SOURCE DATA Block Start

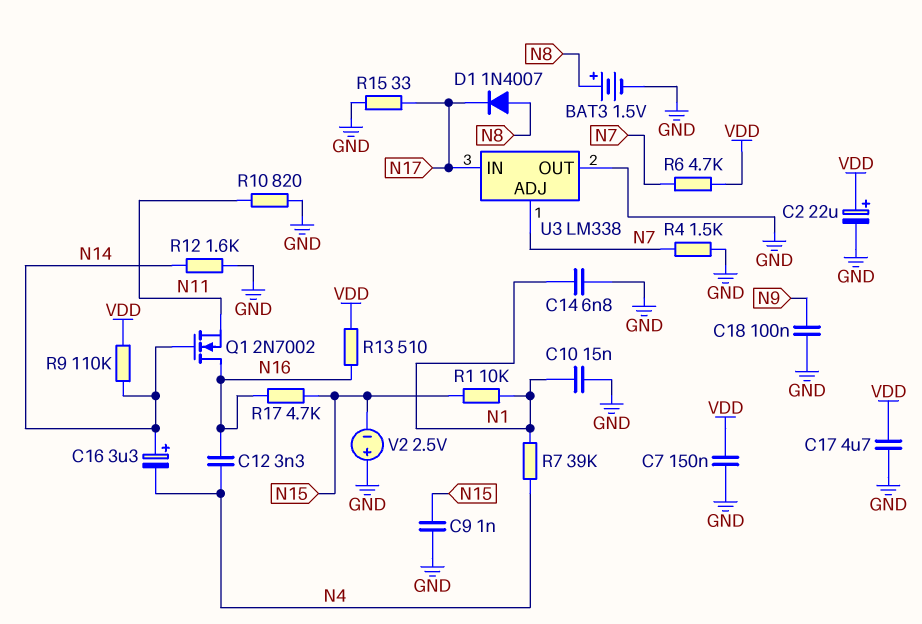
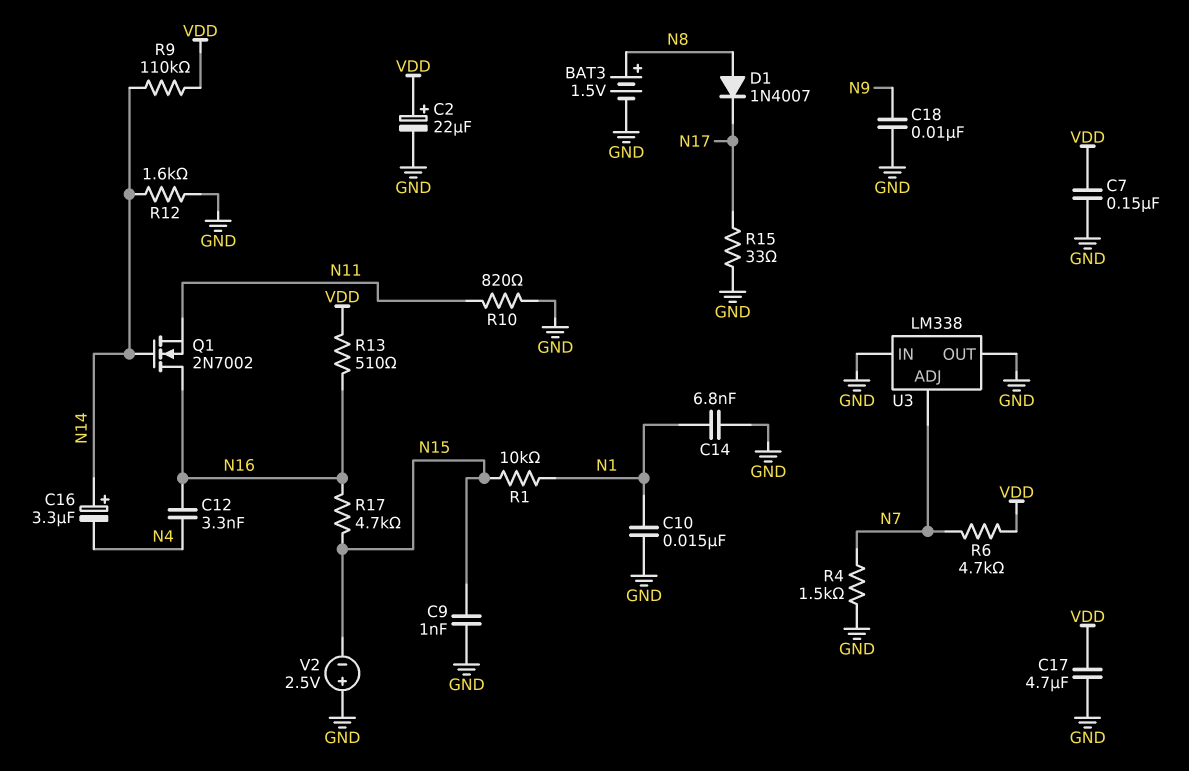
C18: 100nF (GND, N9) -> 10nF (GND, N9)
R7: 39k (N1, N4) -> none
U3 pin IN: N17 -> GND

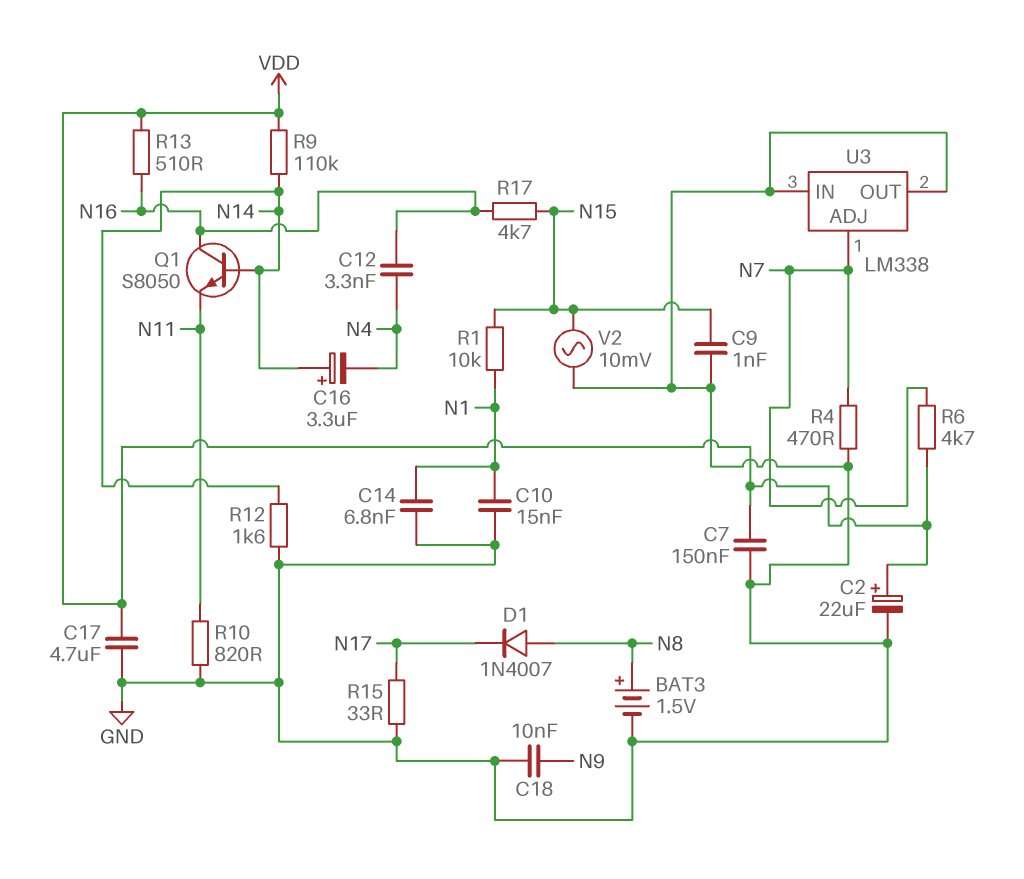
Q1: NMOS 2N7002 (G N14, D N16, S N11) -> NPN S8050 (B N14, C N16, E N11)
R4: 1.5k (GND, N7) -> 470 (GND, N7)
V2: 2.5V (plus GND, minus N15) -> AC 10mV (GND, N15)

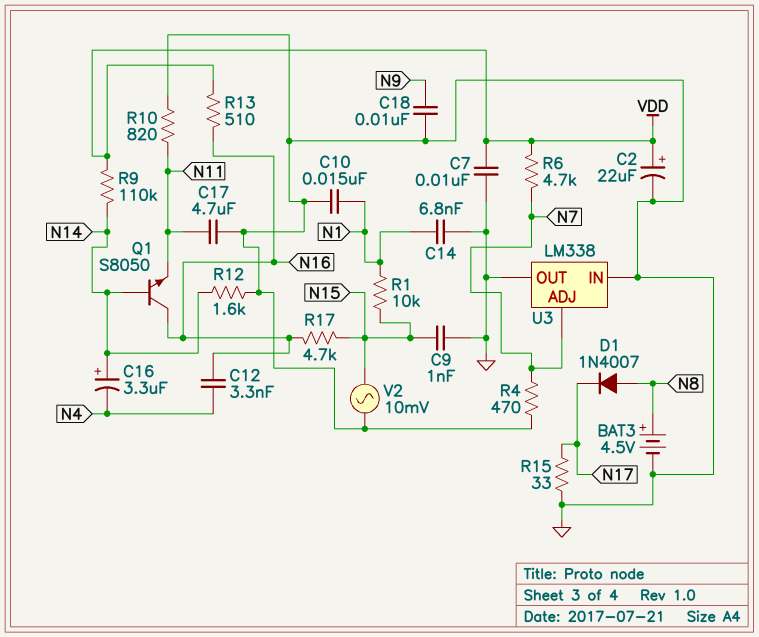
BAT3: 1.5V (plus N8, minus GND) -> 4.5V (plus N8, minus GND)
C7: 150nF (GND, VDD) -> 10nF (GND, VDD)
C17: 4.7uF (GND, VDD) -> 4.7uF (GND, N11)

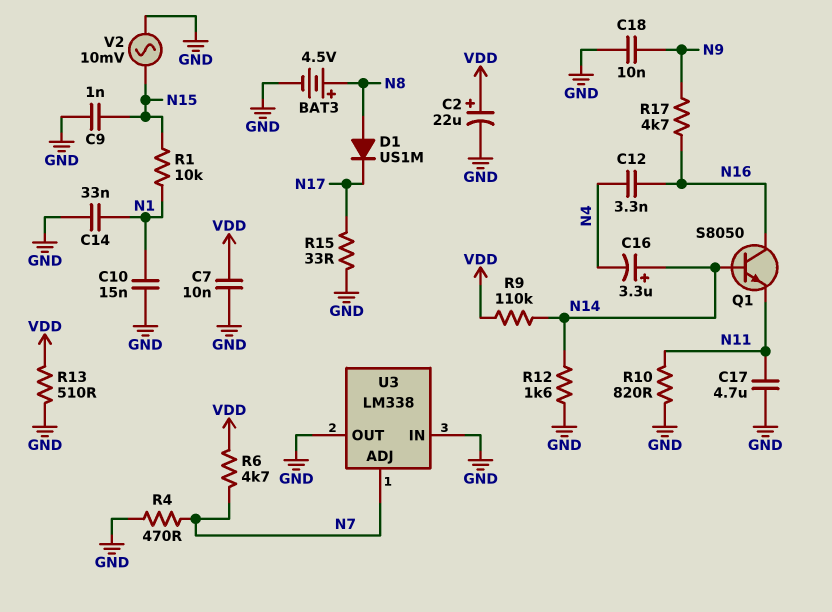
C14: 6.8nF (GND, N1) -> 33nF (GND, N1)
D1: diode 1N4007 (A N8, K N17) -> diode US1M (A N8, K N17)
R13: 510 (N16, VDD) -> 510 (GND, VDD)
R17: 4.7k (N15, N16) -> 4.7k (N9, N16)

SOURCE DATA Block End

• _EXERCISE DESCRIPTION_
"Q1: NMOS 2N7002" marks the first line to copy, and "BAT3: 1.5V (plus" marks the last. Repeat that stretch above exactly, with no pictures.

• _SOLUTION TO THIS PROBLEM_
Q1: NMOS 2N7002 (G N14, D N16, S N11) -> NPN S8050 (B N14, C N16, E N11)
R4: 1.5k (GND, N7) -> 470 (GND, N7)
V2: 2.5V (plus GND, minus N15) -> AC 10mV (GND, N15)

BAT3: 1.5V (plus N8, minus GND) -> 4.5V (plus N8, minus GND)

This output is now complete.